- Material shown -
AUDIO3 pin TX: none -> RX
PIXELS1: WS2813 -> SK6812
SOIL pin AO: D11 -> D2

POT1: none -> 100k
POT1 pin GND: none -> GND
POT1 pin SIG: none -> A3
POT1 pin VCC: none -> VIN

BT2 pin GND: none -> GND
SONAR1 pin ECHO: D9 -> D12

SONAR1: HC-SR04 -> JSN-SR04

- Exercise directions -
Read through the data and copy every line where "none" shows up.

- Solution to this exercise -
AUDIO3 pin TX: none -> RX
POT1: none -> 100k
POT1 pin GND: none -> GND
POT1 pin SIG: none -> A3
POT1 pin VCC: none -> VIN
BT2 pin GND: none -> GND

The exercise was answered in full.